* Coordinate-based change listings
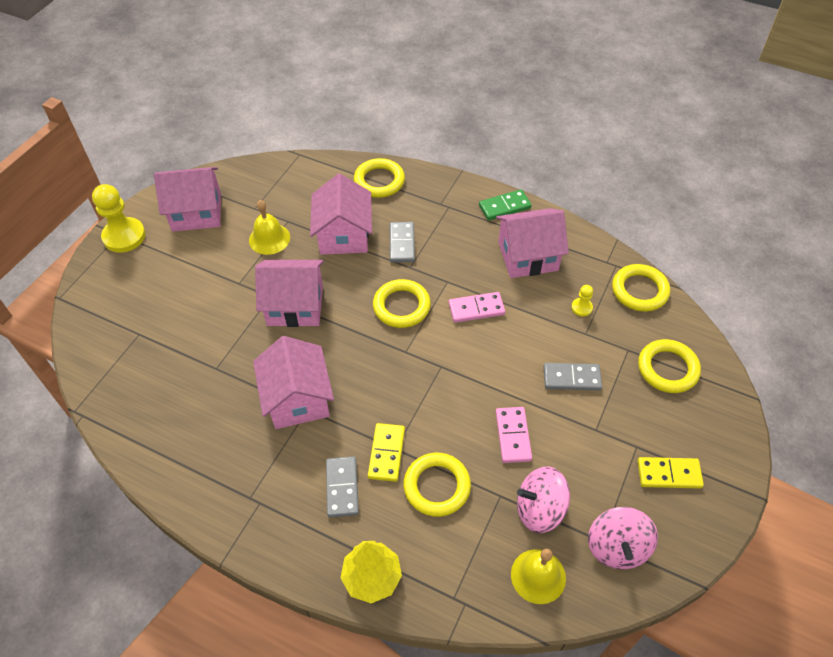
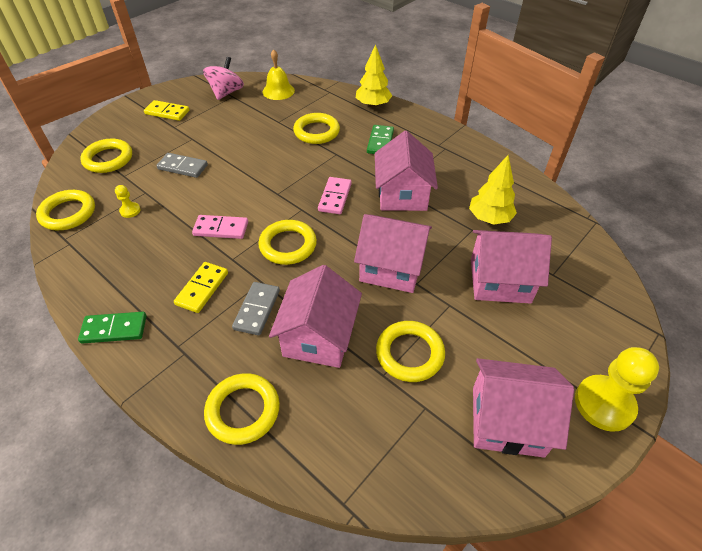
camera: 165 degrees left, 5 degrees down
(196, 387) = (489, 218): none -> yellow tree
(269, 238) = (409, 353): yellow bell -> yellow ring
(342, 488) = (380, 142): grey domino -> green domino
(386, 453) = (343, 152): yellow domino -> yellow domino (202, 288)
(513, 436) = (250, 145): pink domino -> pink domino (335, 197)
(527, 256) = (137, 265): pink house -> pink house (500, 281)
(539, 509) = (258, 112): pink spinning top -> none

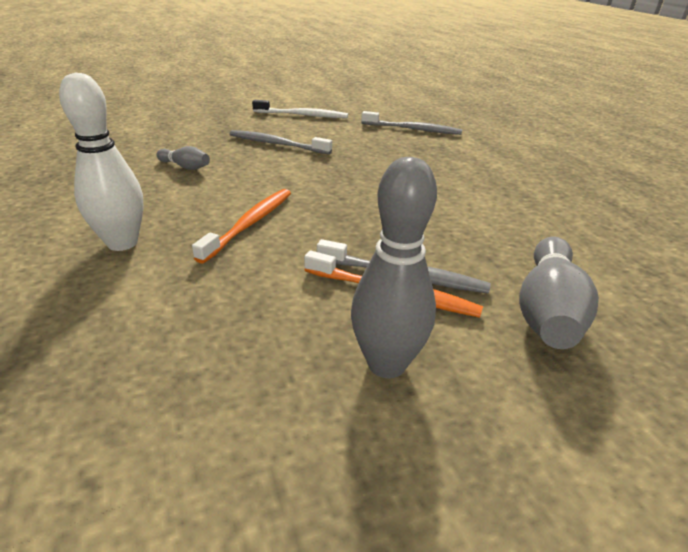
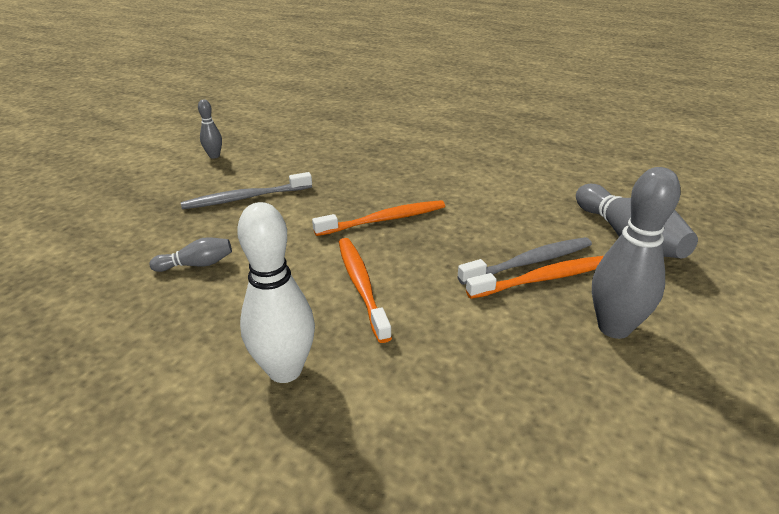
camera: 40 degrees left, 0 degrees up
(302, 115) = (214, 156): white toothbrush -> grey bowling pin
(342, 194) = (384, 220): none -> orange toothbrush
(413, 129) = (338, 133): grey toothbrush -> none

* WORK INSTRUCTION
What is needed is an exact copy of the lines from the one containing "(513, 436) = (250, 145): pink" through the last line of the records, with every picture left out.

* OUTPUT OF THE TASK
(513, 436) = (250, 145): pink domino -> pink domino (335, 197)
(527, 256) = (137, 265): pink house -> pink house (500, 281)
(539, 509) = (258, 112): pink spinning top -> none

camera: 40 degrees left, 0 degrees up
(302, 115) = (214, 156): white toothbrush -> grey bowling pin
(342, 194) = (384, 220): none -> orange toothbrush
(413, 129) = (338, 133): grey toothbrush -> none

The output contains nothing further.